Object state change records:
_ _ _
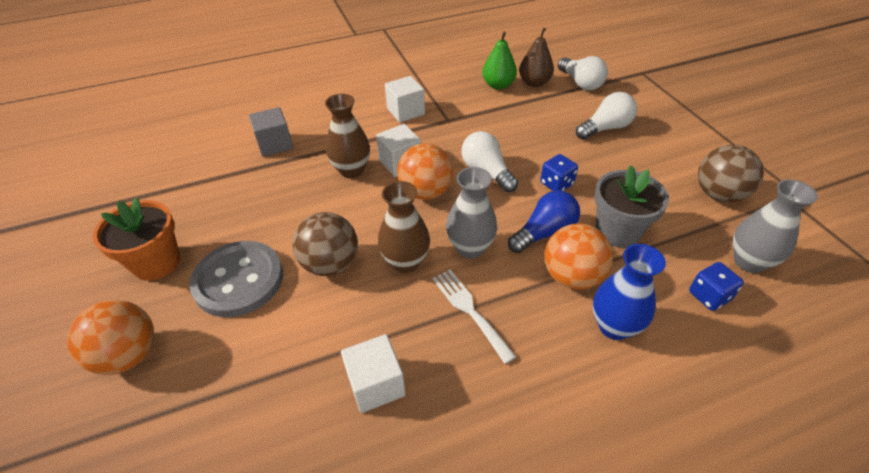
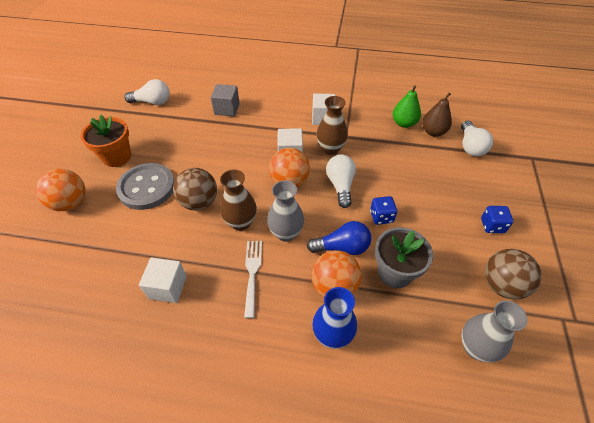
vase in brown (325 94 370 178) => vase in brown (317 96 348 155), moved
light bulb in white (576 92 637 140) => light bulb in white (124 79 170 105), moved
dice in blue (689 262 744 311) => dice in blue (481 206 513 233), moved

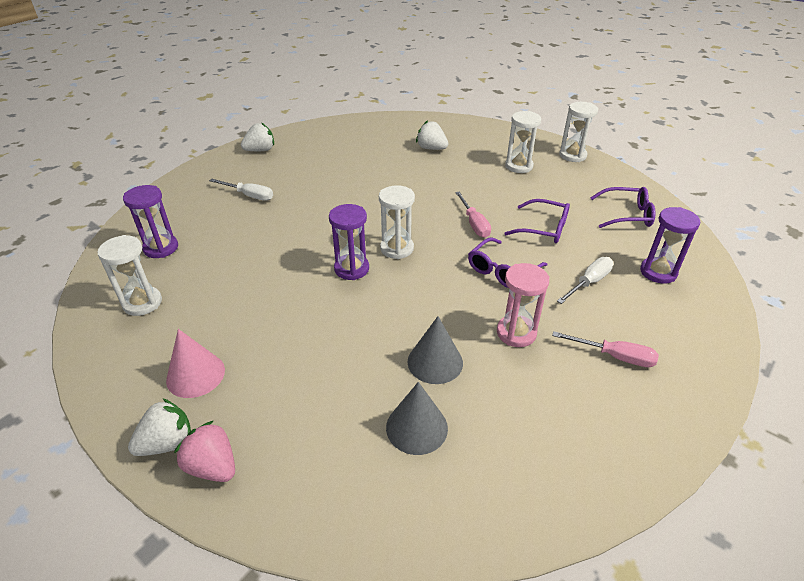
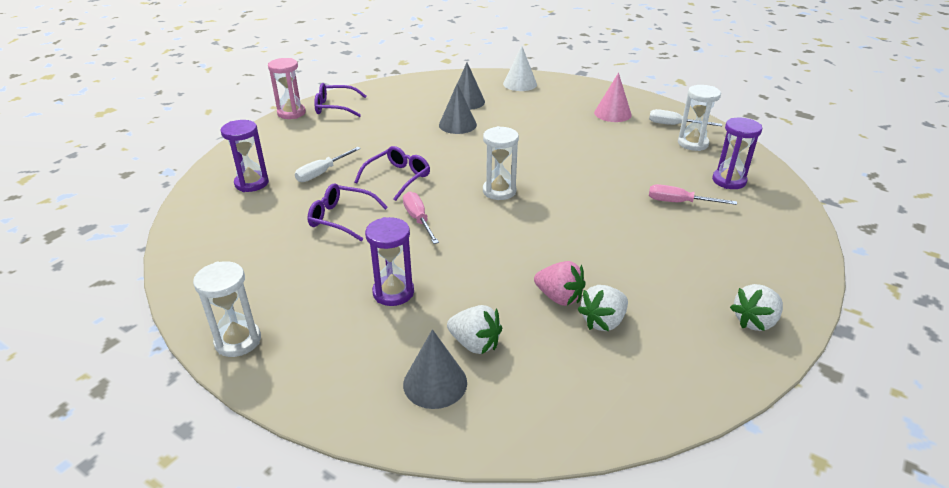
hourglass in white (505 111 541 173) => nothing
nothing => cone in grey (403 329 467 409)
nothing => cone in white (503 46 537 91)
strawberry in white (128 398 191 456) => strawberry in white (577 285 628 331), moved
strawberry in pink (174 421 235 482) => strawberry in pink (534 261 586 306), moved
screwdriver in white (209 179 273 201) => screwdriver in white (649 109 722 126), moved
hourglass in purple (329 204 369 280) => hourglass in purple (365 217 414 306), moved
hourglass in pink (497 263 549 347) => hourglass in pink (268 58 306 119), moved
screwdriver in pink (552 331 659 367) => screwdriver in pink (649 184 737 205), moved
glasses in purple (590 187 656 228) => glasses in purple (314 83 367 117), moved

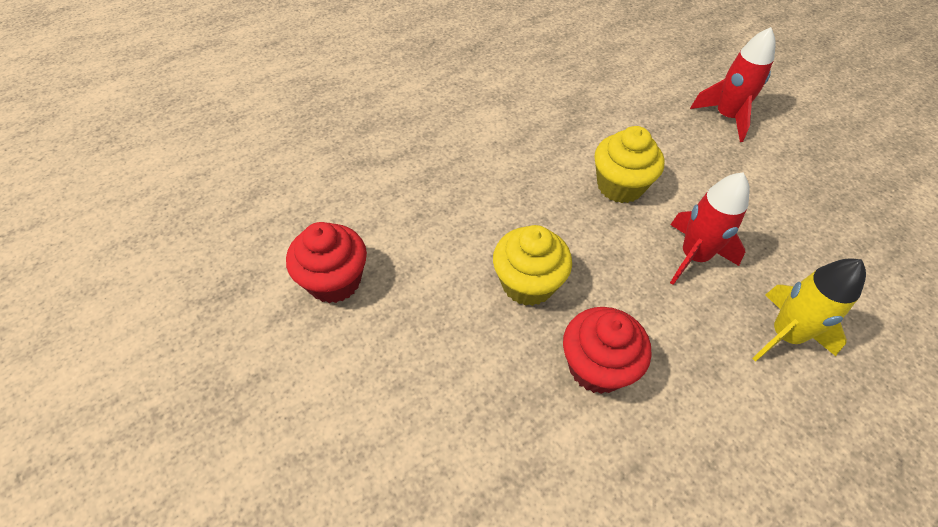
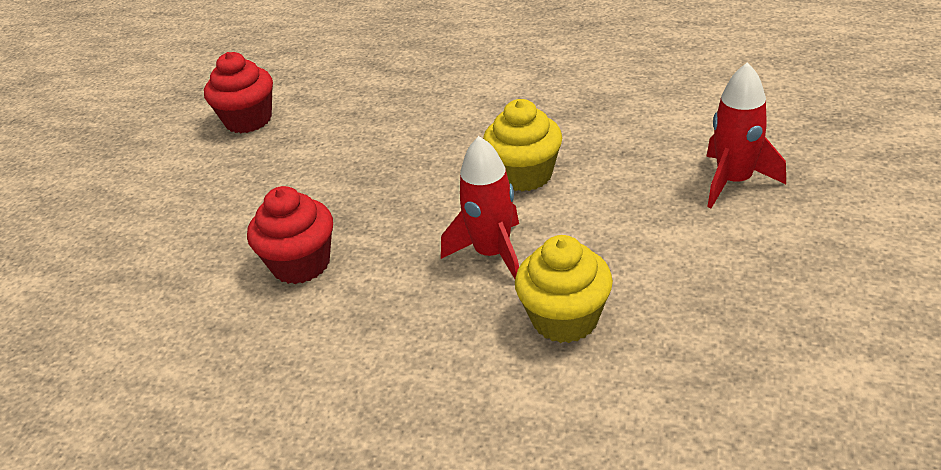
rocket in yellow (752 258 866 362) => nothing
cupcake in yellow (493 225 572 306) => cupcake in yellow (515 235 613 343), moved

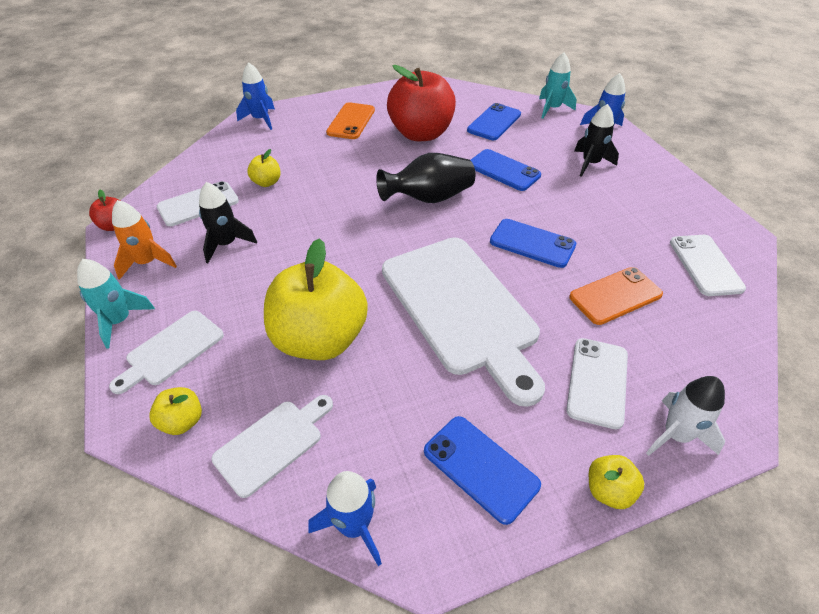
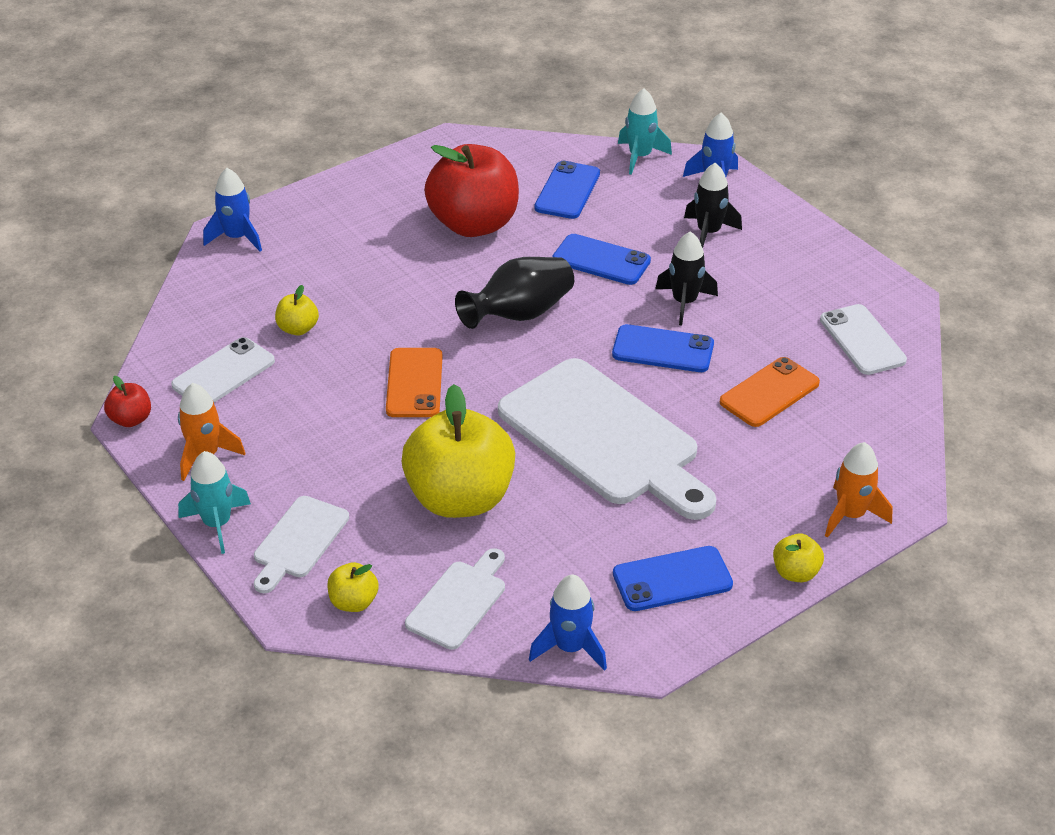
phone in white (566 338 628 430) => nothing
rocket in black (199 182 257 263) => rocket in black (655 231 718 325), moved
phone in orange (326 102 375 139) => phone in orange (386 348 443 417), moved
rocket in white (646 376 725 456) => rocket in orange (825 442 892 538)
phone in blue (424 416 541 525) => phone in blue (613 546 733 611), 45 degrees counterclockwise

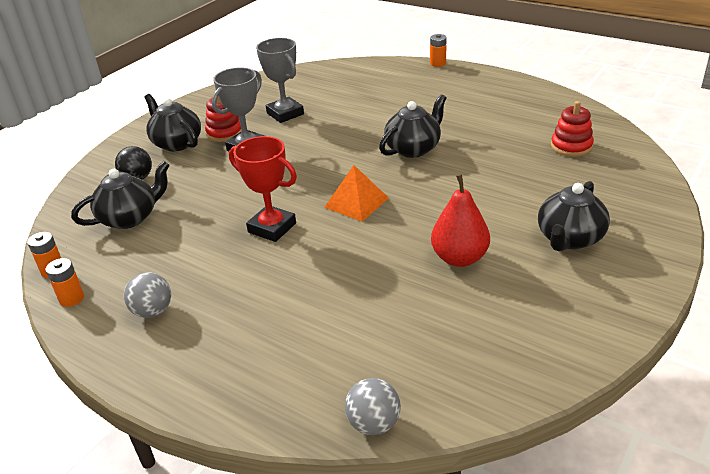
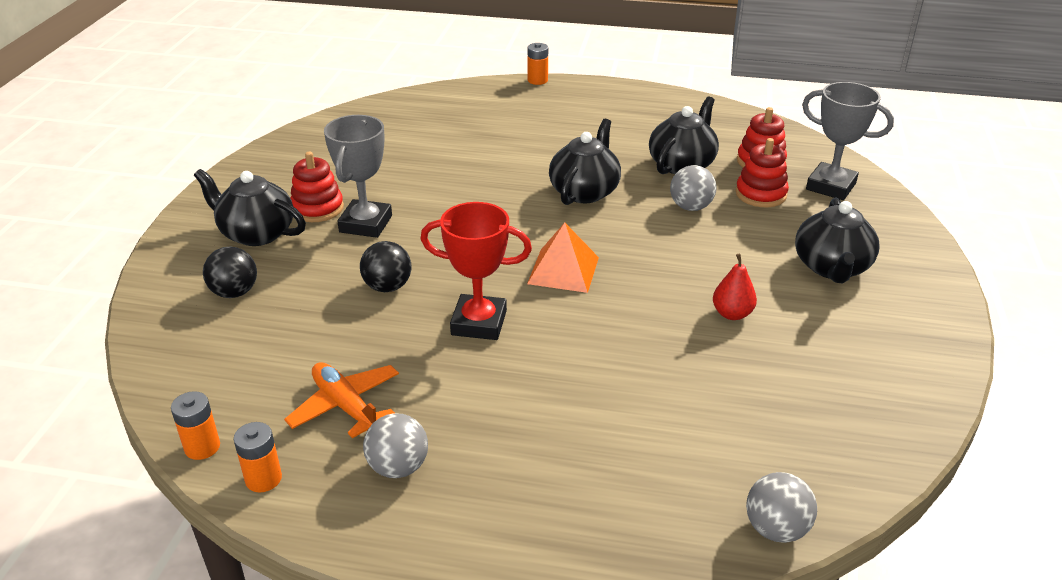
nothing => plane in orange (284 362 399 438)
nothing => ball in black (360 241 412 292)
nothing => ball in grey (670 165 716 211)
nothing => stacking toy in red (736 138 789 207)
teapot in black (71 161 170 229) => teapot in black (649 97 719 174), moved
trophy in grey (256 38 304 123) => trophy in grey (802 82 894 200), moved
pear in red (431 174 490 267) => pear in red (713 253 757 320), x0.61

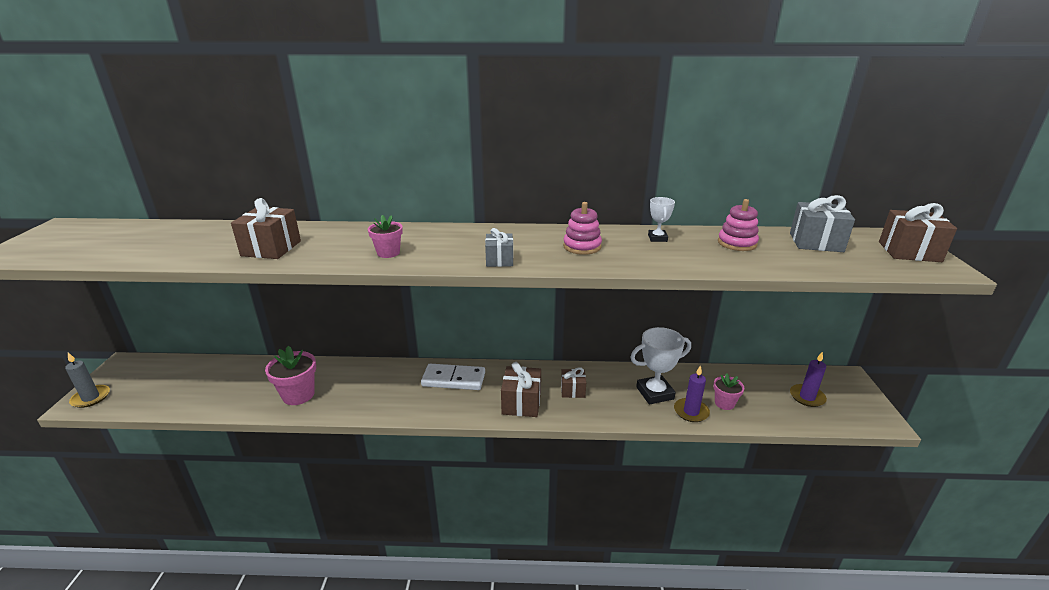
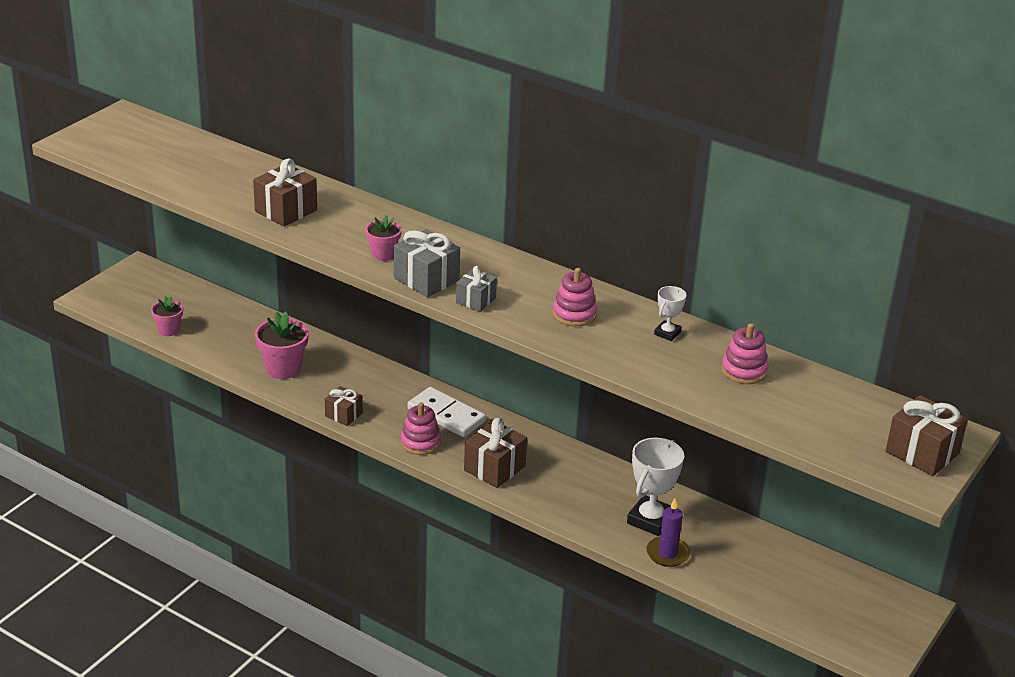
candle in grey (65 353 110 408) => nothing
candle in purple (790 352 827 407) => nothing
nothing => stacking toy in pink (401 402 441 455)
gift in brown (561 367 586 398) => gift in brown (325 386 363 426), moved
flower pot in pink (713 373 745 410) => flower pot in pink (151 296 183 336), moved
gift in grey (790 195 855 252) => gift in grey (394 229 460 297), moved
trophy in white (630 327 691 404) => trophy in white (627 438 684 536), 75 degrees counterclockwise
_ _ _
**Exercise aim**
Please transcribe exactly the lines from the one containing "pear in red (431" through the final line of the data, including both, and nothing else. Pictures are to be left out.

**Written response**
pear in red (431 174 490 267) => pear in red (713 253 757 320), x0.61

candle in grey (65 353 110 408) => nothing
candle in purple (790 352 827 407) => nothing
nothing => stacking toy in pink (401 402 441 455)
gift in brown (561 367 586 398) => gift in brown (325 386 363 426), moved
flower pot in pink (713 373 745 410) => flower pot in pink (151 296 183 336), moved
gift in grey (790 195 855 252) => gift in grey (394 229 460 297), moved
trophy in white (630 327 691 404) => trophy in white (627 438 684 536), 75 degrees counterclockwise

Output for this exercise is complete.